◆ What to produce ◆
All lines below containing the string "DGND" are to be copied.

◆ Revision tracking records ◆
-*-*-
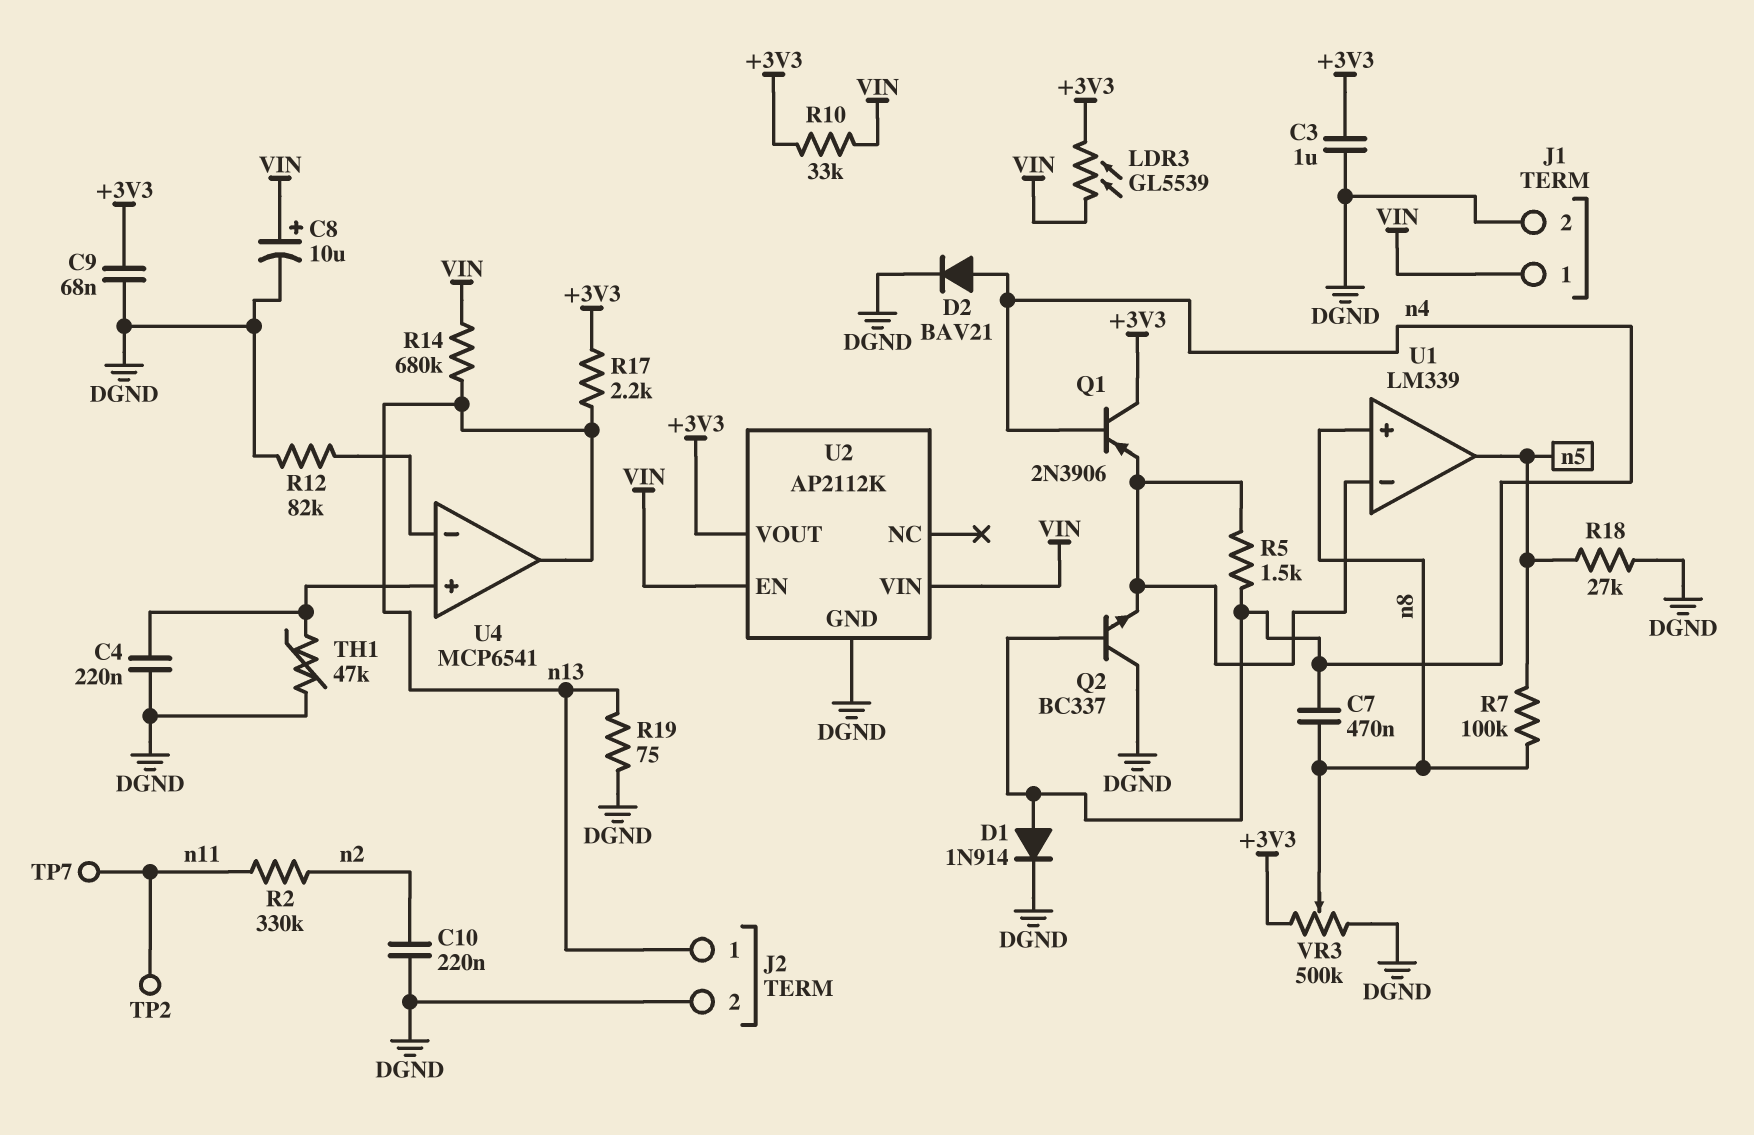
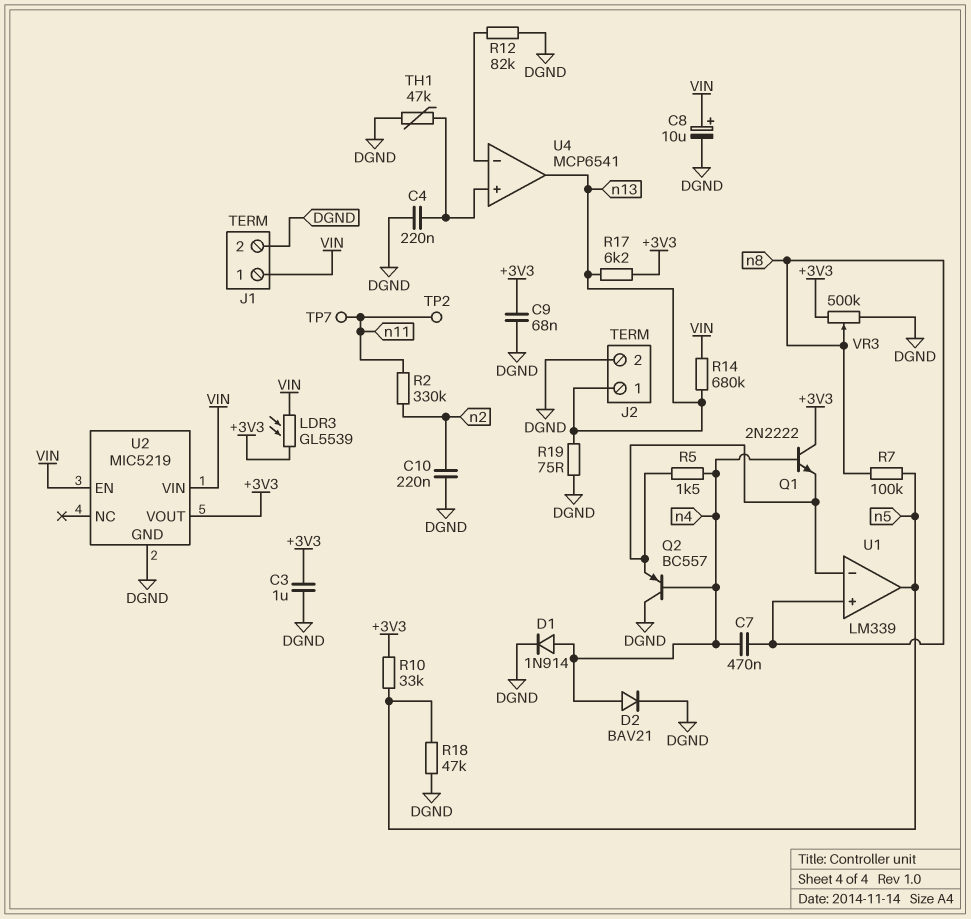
Q1: PNP 2N3906 (B n4, C +3V3, E U1/in-) -> NPN 2N2222 (B n4, C +3V3, E U1/in-)
Q2: NPN BC337 (B n4, C DGND, E U1/in-) -> PNP BC557 (B n4, C DGND, E U1/in-)
R10: 33k (+3V3, VIN) -> 33k (+3V3, n5)
R17: 2.2k (+3V3, n13) -> 6.2k (+3V3, n13)
R18: 27k (DGND, n5) -> 47k (DGND, n5)
U2: AP2112K -> MIC5219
-*-*-
◆ The answer ◆
Q2: NPN BC337 (B n4, C DGND, E U1/in-) -> PNP BC557 (B n4, C DGND, E U1/in-)
R18: 27k (DGND, n5) -> 47k (DGND, n5)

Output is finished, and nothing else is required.